*WHAT THE EXERCISE ASKS*. Rewrite the lines starting at the beginning and ending with the line that contains "The immediate environment around point", switching every "plaid shirt" to "checkered shirt" and leaving everything else unchanged.
-- Start GIVEN DATA --
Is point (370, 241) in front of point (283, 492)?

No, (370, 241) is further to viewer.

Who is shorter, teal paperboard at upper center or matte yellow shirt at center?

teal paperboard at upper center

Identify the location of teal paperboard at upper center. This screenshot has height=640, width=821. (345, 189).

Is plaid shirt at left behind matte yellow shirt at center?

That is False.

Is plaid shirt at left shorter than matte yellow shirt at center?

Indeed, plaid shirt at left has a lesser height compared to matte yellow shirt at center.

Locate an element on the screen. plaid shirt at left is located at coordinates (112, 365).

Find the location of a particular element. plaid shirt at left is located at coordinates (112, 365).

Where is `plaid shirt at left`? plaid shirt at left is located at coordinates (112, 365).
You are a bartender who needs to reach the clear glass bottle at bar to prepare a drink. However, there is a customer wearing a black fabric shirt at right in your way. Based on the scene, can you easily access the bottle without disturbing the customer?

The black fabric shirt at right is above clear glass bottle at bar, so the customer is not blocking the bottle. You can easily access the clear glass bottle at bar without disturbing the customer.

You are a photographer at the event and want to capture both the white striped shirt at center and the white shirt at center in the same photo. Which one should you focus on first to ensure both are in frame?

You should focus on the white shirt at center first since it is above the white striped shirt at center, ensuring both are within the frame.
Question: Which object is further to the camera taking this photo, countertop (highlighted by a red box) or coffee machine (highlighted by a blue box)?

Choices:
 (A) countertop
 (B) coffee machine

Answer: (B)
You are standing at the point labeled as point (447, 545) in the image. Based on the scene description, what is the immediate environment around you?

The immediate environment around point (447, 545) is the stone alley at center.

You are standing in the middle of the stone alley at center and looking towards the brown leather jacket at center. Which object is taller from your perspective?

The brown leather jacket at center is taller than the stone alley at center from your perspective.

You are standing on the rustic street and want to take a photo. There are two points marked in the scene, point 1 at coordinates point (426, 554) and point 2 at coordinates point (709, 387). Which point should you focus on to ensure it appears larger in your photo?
-- End GIVEN DATA --
*FINAL ANSWER*.
Is point (370, 241) in front of point (283, 492)?

No, (370, 241) is further to viewer.

Who is shorter, teal paperboard at upper center or matte yellow shirt at center?

teal paperboard at upper center

Identify the location of teal paperboard at upper center. This screenshot has height=640, width=821. (345, 189).

Is checkered shirt at left behind matte yellow shirt at center?

That is False.

Is checkered shirt at left shorter than matte yellow shirt at center?

Indeed, checkered shirt at left has a lesser height compared to matte yellow shirt at center.

Locate an element on the screen. checkered shirt at left is located at coordinates (112, 365).

Find the location of a particular element. checkered shirt at left is located at coordinates (112, 365).

Where is `checkered shirt at left`? checkered shirt at left is located at coordinates (112, 365).
You are a bartender who needs to reach the clear glass bottle at bar to prepare a drink. However, there is a customer wearing a black fabric shirt at right in your way. Based on the scene, can you easily access the bottle without disturbing the customer?

The black fabric shirt at right is above clear glass bottle at bar, so the customer is not blocking the bottle. You can easily access the clear glass bottle at bar without disturbing the customer.

You are a photographer at the event and want to capture both the white striped shirt at center and the white shirt at center in the same photo. Which one should you focus on first to ensure both are in frame?

You should focus on the white shirt at center first since it is above the white striped shirt at center, ensuring both are within the frame.
Question: Which object is further to the camera taking this photo, countertop (highlighted by a red box) or coffee machine (highlighted by a blue box)?

Choices:
 (A) countertop
 (B) coffee machine

Answer: (B)
You are standing at the point labeled as point (447, 545) in the image. Based on the scene description, what is the immediate environment around you?

The immediate environment around point (447, 545) is the stone alley at center.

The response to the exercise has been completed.